* Problem statement *
Output the entries below exactly, from the first line to the line holding "bookcase: (785, 316) -> (434, 533), moved", both included.

Drawing revision comparisons:
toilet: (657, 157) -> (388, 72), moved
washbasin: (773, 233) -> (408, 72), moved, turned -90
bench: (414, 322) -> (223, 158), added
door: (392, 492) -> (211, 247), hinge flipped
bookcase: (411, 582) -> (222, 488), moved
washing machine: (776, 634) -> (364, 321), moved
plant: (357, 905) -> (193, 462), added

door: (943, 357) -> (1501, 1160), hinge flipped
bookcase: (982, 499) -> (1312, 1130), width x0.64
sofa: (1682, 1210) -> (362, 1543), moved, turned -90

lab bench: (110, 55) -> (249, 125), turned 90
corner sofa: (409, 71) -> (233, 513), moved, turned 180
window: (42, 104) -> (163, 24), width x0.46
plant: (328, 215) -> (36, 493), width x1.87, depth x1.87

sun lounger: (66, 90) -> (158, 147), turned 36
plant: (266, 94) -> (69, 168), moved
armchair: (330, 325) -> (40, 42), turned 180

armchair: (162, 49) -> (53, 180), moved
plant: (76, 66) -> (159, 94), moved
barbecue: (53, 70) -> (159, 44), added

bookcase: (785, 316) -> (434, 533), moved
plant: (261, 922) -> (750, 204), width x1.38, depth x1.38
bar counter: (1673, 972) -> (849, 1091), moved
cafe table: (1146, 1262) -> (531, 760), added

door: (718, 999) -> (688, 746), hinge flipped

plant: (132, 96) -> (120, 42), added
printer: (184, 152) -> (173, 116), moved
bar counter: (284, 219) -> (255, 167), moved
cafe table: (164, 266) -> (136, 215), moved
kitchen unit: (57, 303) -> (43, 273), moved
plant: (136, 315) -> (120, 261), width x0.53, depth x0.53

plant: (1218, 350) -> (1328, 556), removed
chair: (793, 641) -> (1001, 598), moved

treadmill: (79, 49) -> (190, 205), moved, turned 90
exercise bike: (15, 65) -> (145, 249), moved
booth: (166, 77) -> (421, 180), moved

* Expected answer *
toilet: (657, 157) -> (388, 72), moved
washbasin: (773, 233) -> (408, 72), moved, turned -90
bench: (414, 322) -> (223, 158), added
door: (392, 492) -> (211, 247), hinge flipped
bookcase: (411, 582) -> (222, 488), moved
washing machine: (776, 634) -> (364, 321), moved
plant: (357, 905) -> (193, 462), added

door: (943, 357) -> (1501, 1160), hinge flipped
bookcase: (982, 499) -> (1312, 1130), width x0.64
sofa: (1682, 1210) -> (362, 1543), moved, turned -90

lab bench: (110, 55) -> (249, 125), turned 90
corner sofa: (409, 71) -> (233, 513), moved, turned 180
window: (42, 104) -> (163, 24), width x0.46
plant: (328, 215) -> (36, 493), width x1.87, depth x1.87

sun lounger: (66, 90) -> (158, 147), turned 36
plant: (266, 94) -> (69, 168), moved
armchair: (330, 325) -> (40, 42), turned 180

armchair: (162, 49) -> (53, 180), moved
plant: (76, 66) -> (159, 94), moved
barbecue: (53, 70) -> (159, 44), added

bookcase: (785, 316) -> (434, 533), moved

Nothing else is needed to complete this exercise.